• Task brief: List every line in the records below that contains the string "sconce", treating uppercase and lowercase as different.

• Dataset extract:
-=-=-=-=-

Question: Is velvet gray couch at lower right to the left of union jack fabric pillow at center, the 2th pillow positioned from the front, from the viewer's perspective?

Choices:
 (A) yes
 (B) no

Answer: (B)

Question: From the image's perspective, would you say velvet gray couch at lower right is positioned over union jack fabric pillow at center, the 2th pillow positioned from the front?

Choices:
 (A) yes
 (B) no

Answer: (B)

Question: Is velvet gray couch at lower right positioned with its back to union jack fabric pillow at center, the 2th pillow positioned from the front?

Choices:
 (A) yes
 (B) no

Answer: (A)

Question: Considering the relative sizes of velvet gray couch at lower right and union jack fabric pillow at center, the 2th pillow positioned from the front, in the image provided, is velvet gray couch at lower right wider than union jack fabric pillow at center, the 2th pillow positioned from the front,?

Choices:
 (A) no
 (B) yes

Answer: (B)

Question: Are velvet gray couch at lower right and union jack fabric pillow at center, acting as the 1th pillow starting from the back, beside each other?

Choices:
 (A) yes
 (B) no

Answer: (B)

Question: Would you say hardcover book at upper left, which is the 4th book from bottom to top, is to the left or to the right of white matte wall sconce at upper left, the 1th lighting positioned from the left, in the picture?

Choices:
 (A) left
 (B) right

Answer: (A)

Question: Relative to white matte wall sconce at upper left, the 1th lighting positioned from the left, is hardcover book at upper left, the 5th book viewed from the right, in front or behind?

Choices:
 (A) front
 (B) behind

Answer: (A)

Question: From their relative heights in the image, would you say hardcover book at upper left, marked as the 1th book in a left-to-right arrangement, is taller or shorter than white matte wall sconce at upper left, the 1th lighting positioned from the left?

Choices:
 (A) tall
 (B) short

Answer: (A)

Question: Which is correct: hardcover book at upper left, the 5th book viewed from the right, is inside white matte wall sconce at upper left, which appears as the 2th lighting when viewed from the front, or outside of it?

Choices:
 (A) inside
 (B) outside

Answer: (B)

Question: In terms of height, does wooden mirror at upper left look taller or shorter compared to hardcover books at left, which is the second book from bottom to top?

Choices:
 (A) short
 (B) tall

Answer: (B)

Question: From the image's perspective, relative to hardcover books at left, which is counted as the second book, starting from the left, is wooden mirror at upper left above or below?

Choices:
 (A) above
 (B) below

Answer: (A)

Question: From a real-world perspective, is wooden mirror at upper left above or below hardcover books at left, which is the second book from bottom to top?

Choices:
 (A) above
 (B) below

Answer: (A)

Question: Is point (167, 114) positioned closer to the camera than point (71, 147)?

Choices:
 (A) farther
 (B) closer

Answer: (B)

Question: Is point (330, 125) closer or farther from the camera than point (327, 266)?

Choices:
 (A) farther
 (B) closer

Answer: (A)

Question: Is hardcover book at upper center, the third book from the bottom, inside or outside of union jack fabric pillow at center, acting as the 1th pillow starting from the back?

-=-=-=-=-

• Solution to this problem:
Question: Would you say hardcover book at upper left, which is the 4th book from bottom to top, is to the left or to the right of white matte wall sconce at upper left, the 1th lighting positioned from the left, in the picture?
Question: Relative to white matte wall sconce at upper left, the 1th lighting positioned from the left, is hardcover book at upper left, the 5th book viewed from the right, in front or behind?
Question: From their relative heights in the image, would you say hardcover book at upper left, marked as the 1th book in a left-to-right arrangement, is taller or shorter than white matte wall sconce at upper left, the 1th lighting positioned from the left?
Question: Which is correct: hardcover book at upper left, the 5th book viewed from the right, is inside white matte wall sconce at upper left, which appears as the 2th lighting when viewed from the front, or outside of it?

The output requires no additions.